Records for processing: Begin

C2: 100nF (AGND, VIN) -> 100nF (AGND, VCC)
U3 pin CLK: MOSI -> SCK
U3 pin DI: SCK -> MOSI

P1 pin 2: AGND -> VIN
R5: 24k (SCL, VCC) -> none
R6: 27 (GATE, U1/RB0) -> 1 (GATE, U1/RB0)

Records for processing: End
Records for processing: Begin

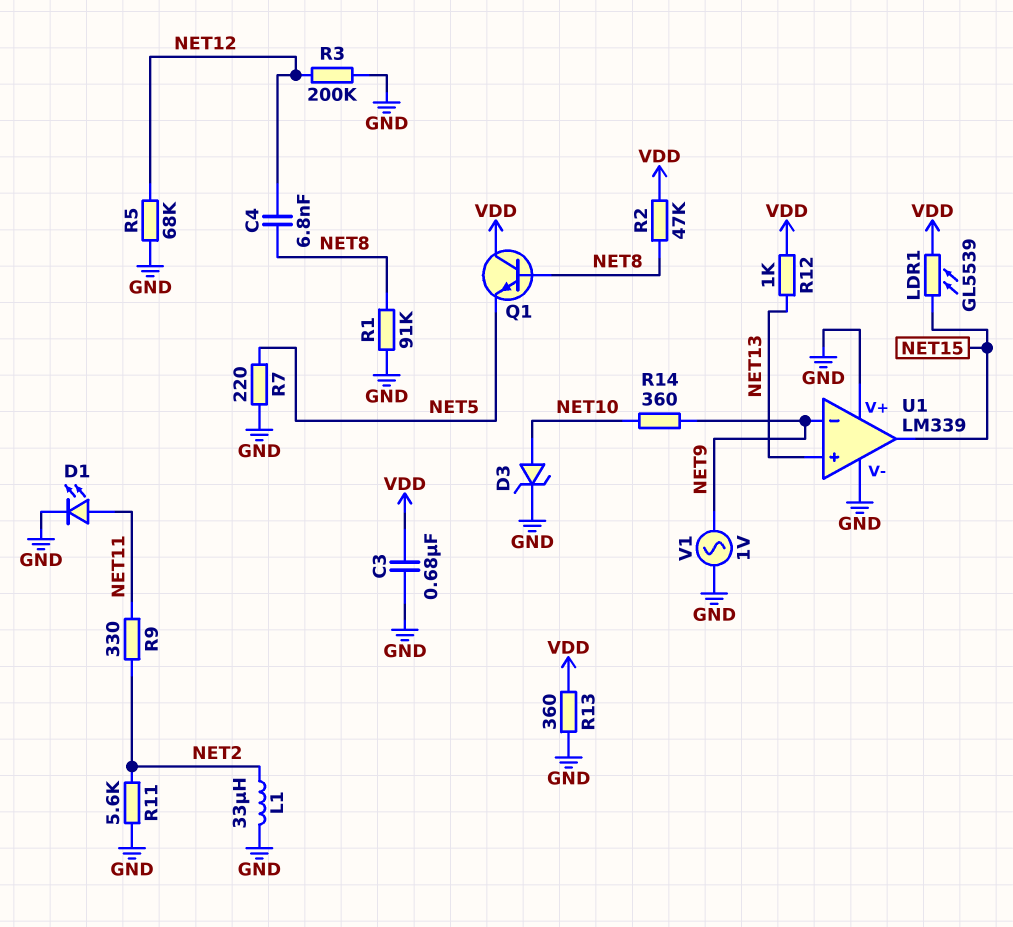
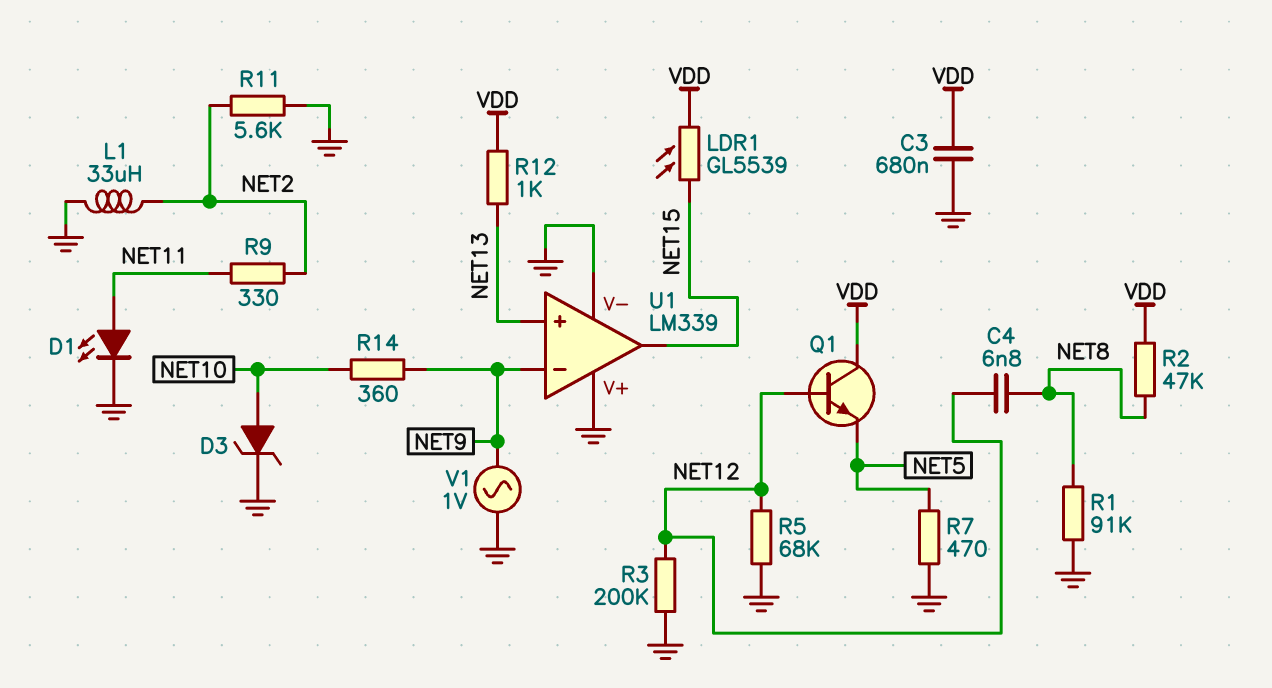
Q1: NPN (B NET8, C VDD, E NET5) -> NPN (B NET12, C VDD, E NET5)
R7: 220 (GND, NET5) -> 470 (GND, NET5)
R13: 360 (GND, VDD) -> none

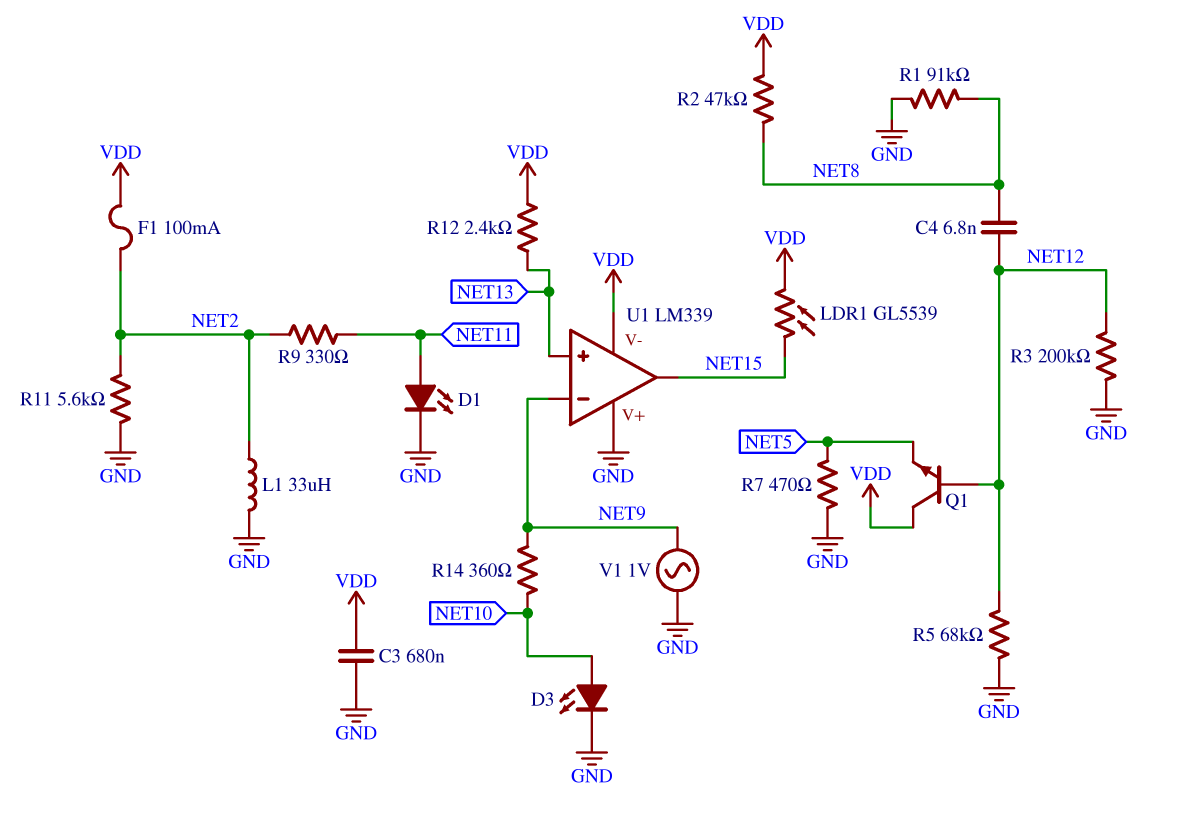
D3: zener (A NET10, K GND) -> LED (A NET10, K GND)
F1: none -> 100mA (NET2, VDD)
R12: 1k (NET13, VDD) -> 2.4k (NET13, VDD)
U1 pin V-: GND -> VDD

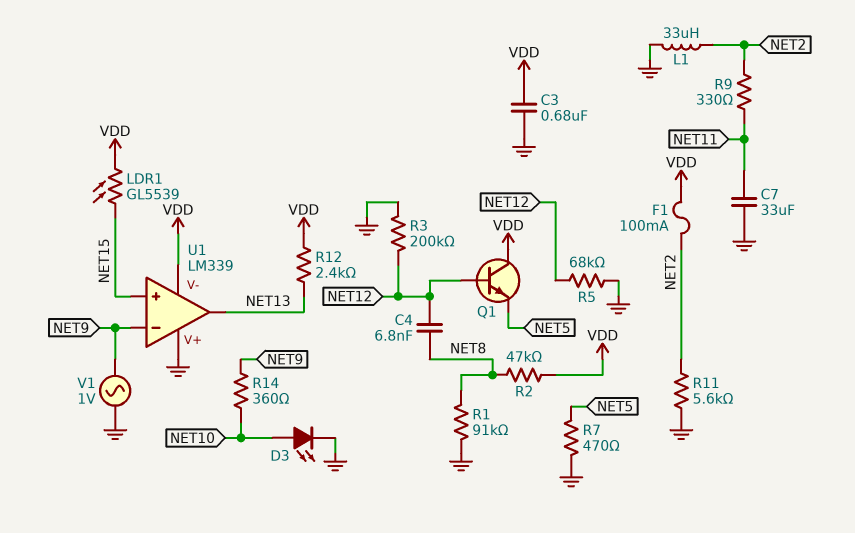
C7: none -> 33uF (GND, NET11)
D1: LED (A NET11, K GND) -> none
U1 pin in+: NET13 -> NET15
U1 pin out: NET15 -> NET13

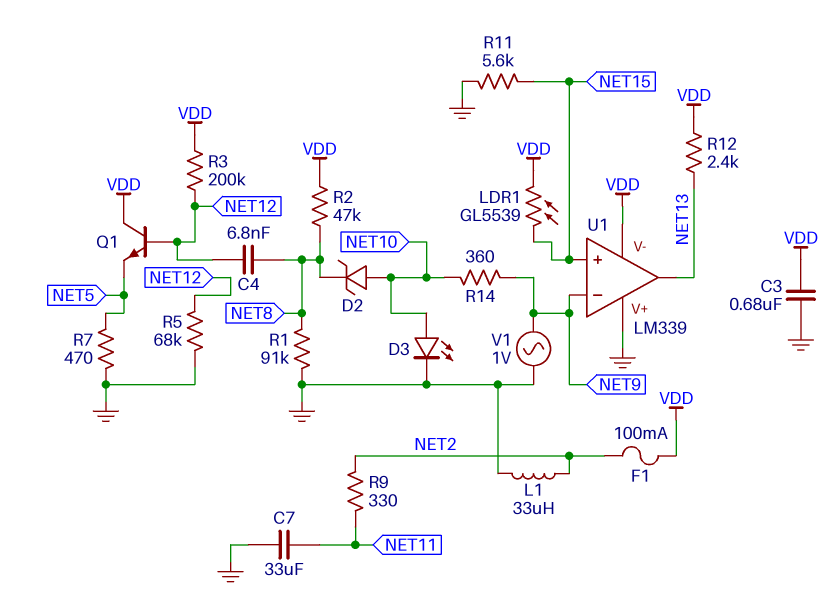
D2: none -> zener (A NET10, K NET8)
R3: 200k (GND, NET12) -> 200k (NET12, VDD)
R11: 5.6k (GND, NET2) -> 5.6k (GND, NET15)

Records for processing: End
Records for processing: Begin

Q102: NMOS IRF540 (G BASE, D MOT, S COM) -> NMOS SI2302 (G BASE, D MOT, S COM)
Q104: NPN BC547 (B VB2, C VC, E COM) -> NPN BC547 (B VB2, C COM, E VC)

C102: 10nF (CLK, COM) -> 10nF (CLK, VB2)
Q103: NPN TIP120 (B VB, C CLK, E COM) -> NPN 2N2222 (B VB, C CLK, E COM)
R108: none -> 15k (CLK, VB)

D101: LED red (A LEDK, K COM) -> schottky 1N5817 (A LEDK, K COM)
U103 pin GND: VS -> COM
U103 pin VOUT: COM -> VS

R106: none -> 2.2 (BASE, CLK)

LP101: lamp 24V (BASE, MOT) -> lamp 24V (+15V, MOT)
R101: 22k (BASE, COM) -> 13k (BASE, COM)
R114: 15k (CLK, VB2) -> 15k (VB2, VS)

Records for processing: End

**Work instructions**
Lines to set down from above: the line with "C2: 100nF (AGND, VIN) -> 100nF (AGND, VCC)", the line with "R6: 27 (GATE, U1/RB0) -> 1 (GATE, U1/RB0)", and every line between, each exactly as written.

**Solved problem**
C2: 100nF (AGND, VIN) -> 100nF (AGND, VCC)
U3 pin CLK: MOSI -> SCK
U3 pin DI: SCK -> MOSI

P1 pin 2: AGND -> VIN
R5: 24k (SCL, VCC) -> none
R6: 27 (GATE, U1/RB0) -> 1 (GATE, U1/RB0)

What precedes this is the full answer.